→ Items listed in a dataset

◆ ◆ ◆ ◆

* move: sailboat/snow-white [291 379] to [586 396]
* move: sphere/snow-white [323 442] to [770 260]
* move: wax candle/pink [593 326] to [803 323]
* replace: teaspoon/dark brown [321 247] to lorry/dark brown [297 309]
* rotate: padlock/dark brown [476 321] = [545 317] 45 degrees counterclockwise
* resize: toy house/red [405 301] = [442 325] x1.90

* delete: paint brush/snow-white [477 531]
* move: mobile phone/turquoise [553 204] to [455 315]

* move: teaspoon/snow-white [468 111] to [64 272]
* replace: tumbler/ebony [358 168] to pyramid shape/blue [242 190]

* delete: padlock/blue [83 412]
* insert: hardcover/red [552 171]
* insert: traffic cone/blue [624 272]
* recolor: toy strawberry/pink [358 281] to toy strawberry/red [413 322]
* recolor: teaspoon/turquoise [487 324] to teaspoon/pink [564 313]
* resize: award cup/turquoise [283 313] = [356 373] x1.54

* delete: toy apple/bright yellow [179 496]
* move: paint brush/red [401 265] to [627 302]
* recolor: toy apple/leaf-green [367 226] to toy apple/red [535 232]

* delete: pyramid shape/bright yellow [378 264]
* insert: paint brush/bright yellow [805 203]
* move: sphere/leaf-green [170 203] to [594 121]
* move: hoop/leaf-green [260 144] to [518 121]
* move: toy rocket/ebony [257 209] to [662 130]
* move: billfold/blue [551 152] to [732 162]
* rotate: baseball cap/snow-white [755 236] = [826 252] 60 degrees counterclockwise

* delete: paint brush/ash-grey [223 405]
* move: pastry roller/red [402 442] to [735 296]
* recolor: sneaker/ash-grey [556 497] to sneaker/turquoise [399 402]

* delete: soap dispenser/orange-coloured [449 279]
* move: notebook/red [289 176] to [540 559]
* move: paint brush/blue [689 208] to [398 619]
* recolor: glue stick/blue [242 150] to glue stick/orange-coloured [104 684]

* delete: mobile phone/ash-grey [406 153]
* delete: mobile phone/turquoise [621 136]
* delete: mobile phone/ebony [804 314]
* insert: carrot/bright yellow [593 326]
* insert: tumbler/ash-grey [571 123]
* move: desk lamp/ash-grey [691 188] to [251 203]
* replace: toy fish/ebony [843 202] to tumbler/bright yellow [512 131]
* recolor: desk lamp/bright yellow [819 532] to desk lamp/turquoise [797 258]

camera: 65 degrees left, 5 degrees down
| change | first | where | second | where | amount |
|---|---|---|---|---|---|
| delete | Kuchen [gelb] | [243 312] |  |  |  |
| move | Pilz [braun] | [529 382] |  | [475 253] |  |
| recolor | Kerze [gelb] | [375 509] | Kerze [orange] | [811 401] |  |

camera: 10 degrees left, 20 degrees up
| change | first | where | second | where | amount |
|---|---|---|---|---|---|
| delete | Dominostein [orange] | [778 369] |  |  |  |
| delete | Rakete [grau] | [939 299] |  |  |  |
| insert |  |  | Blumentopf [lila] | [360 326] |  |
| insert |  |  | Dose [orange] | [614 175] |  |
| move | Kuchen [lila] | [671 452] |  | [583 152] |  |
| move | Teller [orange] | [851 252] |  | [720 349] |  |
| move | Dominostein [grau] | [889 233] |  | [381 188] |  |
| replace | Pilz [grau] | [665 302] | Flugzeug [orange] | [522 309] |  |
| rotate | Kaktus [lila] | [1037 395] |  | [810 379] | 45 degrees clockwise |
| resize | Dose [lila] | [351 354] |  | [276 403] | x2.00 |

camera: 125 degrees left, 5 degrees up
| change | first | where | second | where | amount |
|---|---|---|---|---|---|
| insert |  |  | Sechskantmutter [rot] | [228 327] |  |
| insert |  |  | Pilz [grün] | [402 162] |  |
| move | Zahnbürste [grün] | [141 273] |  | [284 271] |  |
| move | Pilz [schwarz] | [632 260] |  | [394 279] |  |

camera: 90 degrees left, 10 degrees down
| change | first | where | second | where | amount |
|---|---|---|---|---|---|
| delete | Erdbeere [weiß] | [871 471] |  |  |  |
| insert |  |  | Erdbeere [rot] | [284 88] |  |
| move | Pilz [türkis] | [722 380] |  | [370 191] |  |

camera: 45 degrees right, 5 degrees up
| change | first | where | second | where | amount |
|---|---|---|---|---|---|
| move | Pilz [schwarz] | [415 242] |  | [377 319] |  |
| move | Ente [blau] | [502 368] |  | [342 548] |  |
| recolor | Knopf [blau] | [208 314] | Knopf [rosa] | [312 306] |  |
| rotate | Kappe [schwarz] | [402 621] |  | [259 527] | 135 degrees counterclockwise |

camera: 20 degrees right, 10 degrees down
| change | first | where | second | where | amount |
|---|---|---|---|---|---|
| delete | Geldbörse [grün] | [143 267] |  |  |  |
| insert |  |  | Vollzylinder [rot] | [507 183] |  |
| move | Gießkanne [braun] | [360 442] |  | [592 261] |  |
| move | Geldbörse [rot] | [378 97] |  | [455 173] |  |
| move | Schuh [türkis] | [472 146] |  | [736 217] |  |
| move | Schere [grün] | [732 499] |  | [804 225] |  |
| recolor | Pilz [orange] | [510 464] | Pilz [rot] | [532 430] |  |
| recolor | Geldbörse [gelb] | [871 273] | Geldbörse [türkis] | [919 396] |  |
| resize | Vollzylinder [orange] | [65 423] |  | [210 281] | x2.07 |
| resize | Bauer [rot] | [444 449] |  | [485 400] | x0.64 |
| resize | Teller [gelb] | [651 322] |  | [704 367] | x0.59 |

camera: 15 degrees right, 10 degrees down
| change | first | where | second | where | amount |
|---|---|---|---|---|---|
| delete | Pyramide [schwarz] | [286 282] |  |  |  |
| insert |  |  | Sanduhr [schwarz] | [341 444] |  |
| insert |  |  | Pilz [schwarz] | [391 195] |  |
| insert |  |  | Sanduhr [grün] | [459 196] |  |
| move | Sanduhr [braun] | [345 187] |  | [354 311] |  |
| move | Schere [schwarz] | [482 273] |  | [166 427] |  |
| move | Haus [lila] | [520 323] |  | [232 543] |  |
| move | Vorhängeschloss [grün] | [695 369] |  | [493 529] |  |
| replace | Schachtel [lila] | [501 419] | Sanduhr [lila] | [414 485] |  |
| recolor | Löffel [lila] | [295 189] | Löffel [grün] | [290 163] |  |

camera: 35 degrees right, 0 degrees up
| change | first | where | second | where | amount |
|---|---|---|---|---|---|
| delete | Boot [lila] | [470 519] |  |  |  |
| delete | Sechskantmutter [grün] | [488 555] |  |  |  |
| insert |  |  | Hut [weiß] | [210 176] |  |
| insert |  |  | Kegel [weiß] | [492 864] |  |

◆ ◆ ◆ ◆

→ Your goal
Output exactly the lines of the records from the first through the one bearing "45 degrees counterclockwise", both ends included.

→ Solution
* move: sailboat/snow-white [291 379] to [586 396]
* move: sphere/snow-white [323 442] to [770 260]
* move: wax candle/pink [593 326] to [803 323]
* replace: teaspoon/dark brown [321 247] to lorry/dark brown [297 309]
* rotate: padlock/dark brown [476 321] = [545 317] 45 degrees counterclockwise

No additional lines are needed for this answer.